Task requirements: How many lines of the data contain "right"? Reply with the number alone.

Data records
######
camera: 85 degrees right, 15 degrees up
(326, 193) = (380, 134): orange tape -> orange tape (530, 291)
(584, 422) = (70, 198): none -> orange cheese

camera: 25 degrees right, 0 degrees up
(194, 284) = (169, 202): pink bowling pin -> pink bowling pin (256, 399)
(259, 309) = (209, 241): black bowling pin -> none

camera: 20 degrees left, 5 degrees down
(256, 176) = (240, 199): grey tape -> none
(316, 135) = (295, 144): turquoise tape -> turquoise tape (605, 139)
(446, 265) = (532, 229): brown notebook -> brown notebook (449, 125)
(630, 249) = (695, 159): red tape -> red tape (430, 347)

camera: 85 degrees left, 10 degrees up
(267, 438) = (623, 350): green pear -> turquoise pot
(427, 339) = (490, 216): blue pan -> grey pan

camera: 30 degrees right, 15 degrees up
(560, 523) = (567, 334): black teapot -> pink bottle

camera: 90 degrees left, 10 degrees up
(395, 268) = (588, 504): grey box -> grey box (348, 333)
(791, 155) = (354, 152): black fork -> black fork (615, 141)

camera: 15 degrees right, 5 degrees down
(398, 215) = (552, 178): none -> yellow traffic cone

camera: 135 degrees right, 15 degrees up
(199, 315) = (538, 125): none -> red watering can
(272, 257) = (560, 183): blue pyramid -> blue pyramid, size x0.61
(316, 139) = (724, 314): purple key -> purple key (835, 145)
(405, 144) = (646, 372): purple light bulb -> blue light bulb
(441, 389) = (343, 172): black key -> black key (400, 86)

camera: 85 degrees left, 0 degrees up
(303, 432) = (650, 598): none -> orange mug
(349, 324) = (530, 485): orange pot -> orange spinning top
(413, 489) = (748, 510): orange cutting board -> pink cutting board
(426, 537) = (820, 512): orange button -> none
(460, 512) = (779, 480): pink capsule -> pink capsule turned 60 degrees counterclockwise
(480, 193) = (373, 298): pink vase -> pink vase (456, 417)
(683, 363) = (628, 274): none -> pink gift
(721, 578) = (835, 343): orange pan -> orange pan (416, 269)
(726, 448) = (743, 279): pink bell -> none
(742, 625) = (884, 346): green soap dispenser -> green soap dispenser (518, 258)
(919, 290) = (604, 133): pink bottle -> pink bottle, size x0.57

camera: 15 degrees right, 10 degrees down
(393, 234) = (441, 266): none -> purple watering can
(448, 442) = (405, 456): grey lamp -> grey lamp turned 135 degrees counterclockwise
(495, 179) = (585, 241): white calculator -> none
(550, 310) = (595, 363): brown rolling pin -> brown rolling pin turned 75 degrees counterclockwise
######
Answer to the exercise: 6